───── Records to use

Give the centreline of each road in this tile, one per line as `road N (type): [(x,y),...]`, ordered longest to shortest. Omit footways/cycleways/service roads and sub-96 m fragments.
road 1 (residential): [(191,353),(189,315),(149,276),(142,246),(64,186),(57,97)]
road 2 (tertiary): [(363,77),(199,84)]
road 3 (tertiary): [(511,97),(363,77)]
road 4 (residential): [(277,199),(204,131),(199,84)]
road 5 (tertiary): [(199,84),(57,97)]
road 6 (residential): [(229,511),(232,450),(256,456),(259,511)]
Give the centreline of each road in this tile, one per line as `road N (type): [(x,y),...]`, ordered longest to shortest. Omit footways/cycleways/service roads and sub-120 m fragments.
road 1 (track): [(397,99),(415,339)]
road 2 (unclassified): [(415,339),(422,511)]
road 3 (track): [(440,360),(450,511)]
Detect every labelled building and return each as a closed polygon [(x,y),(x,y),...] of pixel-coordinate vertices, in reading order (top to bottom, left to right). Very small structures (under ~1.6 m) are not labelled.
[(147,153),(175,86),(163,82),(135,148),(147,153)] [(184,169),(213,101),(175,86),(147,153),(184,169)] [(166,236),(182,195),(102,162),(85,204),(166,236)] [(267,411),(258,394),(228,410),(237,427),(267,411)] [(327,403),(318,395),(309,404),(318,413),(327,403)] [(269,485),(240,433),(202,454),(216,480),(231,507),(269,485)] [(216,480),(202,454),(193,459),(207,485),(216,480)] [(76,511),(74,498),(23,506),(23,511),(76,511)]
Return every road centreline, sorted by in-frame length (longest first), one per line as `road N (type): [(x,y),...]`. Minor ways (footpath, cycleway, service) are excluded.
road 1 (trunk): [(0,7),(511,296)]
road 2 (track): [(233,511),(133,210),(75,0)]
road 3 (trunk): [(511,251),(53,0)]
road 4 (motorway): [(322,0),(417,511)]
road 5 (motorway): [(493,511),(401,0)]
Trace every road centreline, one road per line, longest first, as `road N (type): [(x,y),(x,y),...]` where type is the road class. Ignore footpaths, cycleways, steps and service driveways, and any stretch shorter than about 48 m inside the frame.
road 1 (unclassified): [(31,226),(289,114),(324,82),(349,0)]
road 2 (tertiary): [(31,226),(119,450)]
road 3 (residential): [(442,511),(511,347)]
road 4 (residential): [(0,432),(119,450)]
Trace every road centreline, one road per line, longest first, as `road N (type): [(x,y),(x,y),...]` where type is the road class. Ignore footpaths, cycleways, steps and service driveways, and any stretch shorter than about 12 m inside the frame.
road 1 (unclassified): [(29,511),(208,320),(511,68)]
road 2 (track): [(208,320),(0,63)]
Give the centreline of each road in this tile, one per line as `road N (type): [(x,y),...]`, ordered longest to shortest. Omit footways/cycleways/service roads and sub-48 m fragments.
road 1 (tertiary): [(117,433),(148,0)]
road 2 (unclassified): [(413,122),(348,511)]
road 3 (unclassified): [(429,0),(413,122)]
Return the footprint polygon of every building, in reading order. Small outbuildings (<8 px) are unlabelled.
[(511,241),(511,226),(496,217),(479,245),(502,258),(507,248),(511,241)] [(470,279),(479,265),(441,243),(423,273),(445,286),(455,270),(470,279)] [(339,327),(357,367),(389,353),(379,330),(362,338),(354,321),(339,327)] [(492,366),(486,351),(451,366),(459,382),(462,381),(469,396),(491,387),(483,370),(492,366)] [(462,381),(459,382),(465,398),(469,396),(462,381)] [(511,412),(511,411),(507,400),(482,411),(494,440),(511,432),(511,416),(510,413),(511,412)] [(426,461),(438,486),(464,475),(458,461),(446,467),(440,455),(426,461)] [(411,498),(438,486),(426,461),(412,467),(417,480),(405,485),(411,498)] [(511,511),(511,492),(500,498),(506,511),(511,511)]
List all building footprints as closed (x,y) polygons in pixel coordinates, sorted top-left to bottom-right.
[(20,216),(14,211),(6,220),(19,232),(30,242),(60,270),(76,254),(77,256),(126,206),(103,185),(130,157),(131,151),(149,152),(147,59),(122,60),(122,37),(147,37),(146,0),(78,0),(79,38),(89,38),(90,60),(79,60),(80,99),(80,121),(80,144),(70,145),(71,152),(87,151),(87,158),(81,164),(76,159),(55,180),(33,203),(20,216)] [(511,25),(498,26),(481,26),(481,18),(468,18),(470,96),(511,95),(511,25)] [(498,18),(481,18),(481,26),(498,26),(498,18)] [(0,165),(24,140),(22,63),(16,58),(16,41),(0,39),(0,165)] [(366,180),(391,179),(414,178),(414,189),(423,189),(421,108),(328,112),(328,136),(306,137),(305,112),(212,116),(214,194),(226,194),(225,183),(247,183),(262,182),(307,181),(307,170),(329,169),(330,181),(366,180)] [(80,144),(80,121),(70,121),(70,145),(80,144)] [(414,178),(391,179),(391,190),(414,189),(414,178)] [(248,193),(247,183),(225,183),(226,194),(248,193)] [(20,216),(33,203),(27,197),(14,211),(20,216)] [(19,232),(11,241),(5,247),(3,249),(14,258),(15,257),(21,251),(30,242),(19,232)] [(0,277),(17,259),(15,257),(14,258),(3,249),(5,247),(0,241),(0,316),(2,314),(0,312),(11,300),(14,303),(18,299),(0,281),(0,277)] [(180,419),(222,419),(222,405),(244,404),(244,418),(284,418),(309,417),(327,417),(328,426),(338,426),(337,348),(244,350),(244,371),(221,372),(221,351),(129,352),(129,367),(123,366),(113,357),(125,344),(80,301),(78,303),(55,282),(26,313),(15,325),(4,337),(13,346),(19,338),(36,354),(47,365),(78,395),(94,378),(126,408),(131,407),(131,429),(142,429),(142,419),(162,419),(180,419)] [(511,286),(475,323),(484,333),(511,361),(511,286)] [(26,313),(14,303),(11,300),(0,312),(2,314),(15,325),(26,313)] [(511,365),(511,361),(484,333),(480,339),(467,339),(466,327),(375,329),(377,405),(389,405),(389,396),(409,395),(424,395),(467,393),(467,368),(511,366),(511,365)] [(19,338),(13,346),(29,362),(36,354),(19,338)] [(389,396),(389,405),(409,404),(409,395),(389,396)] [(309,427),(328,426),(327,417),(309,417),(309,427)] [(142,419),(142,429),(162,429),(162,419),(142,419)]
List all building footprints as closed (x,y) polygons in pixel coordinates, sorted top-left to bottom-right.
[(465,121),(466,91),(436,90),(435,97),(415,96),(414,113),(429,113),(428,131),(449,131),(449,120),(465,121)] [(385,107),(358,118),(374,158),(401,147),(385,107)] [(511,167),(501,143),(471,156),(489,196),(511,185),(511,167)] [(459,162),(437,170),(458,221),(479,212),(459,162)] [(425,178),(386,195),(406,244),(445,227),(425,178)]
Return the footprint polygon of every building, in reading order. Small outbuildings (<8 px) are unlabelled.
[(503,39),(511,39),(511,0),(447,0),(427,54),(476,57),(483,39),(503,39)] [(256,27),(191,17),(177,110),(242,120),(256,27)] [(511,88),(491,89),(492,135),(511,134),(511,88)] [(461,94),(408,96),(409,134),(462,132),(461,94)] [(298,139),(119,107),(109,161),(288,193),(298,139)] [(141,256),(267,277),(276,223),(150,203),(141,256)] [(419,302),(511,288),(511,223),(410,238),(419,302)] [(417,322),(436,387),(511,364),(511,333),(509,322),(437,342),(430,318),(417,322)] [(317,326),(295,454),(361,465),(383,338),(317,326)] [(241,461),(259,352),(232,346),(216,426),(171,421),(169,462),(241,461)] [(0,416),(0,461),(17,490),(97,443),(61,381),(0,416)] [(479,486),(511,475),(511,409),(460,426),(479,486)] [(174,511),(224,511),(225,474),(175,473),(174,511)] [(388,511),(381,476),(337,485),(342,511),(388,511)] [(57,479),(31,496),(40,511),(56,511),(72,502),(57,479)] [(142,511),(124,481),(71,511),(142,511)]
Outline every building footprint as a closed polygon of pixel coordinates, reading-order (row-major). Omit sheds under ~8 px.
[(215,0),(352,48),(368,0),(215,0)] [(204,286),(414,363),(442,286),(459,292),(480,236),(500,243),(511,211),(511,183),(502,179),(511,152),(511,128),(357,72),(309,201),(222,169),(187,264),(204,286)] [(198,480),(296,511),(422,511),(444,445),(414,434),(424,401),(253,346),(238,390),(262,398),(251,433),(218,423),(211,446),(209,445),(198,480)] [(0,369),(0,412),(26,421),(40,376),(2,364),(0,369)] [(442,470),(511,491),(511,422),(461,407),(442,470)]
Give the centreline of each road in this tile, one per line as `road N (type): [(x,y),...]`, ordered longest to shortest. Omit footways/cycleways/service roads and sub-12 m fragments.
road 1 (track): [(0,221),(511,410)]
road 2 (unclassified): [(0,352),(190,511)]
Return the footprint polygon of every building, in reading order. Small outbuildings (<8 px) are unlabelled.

──────────

● Description of the task
Arrange the lines from the start of the items through the line containing "road 3 (track): [(440,360),(450,511)]" as a numbered list, leaving out any blank lines.

● Exercise result
1. Give the centreline of each road in this tile, one per line as `road N (type): [(x,y),...]`, ordered longest to shortest. Omit footways/cycleways/service roads and sub-96 m fragments.
2. road 1 (residential): [(191,353),(189,315),(149,276),(142,246),(64,186),(57,97)]
3. road 2 (tertiary): [(363,77),(199,84)]
4. road 3 (tertiary): [(511,97),(363,77)]
5. road 4 (residential): [(277,199),(204,131),(199,84)]
6. road 5 (tertiary): [(199,84),(57,97)]
7. road 6 (residential): [(229,511),(232,450),(256,456),(259,511)]
8. Give the centreline of each road in this tile, one per line as `road N (type): [(x,y),...]`, ordered longest to shortest. Omit footways/cycleways/service roads and sub-120 m fragments.
9. road 1 (track): [(397,99),(415,339)]
10. road 2 (unclassified): [(415,339),(422,511)]
11. road 3 (track): [(440,360),(450,511)]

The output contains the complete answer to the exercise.